Task brief ▸ Keep to one stretch of the data below, the lines from the one with "pink square: (118, 524)" up to and including the one with "gray square: (272, 545)", and return that stretch exactly.

Given records ▸
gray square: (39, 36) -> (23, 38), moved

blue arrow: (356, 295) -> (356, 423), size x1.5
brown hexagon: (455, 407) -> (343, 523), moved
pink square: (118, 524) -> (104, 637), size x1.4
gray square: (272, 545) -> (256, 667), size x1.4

==

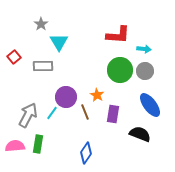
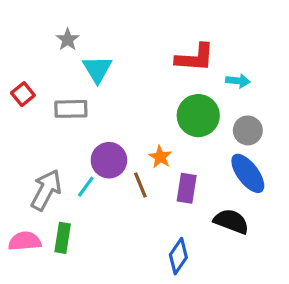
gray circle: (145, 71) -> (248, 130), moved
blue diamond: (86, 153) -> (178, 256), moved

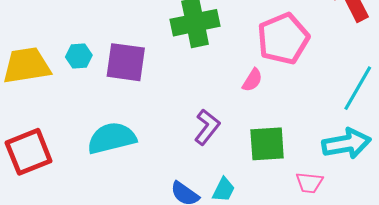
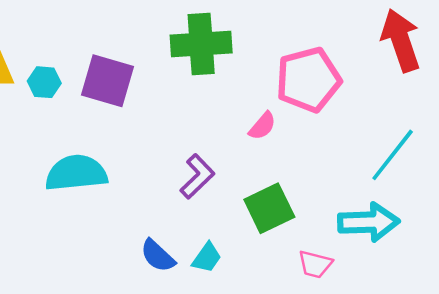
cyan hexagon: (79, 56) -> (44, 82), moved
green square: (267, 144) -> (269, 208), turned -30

Task answer ▸
pink square: (118, 524) -> (104, 637), size x1.4
gray square: (272, 545) -> (256, 667), size x1.4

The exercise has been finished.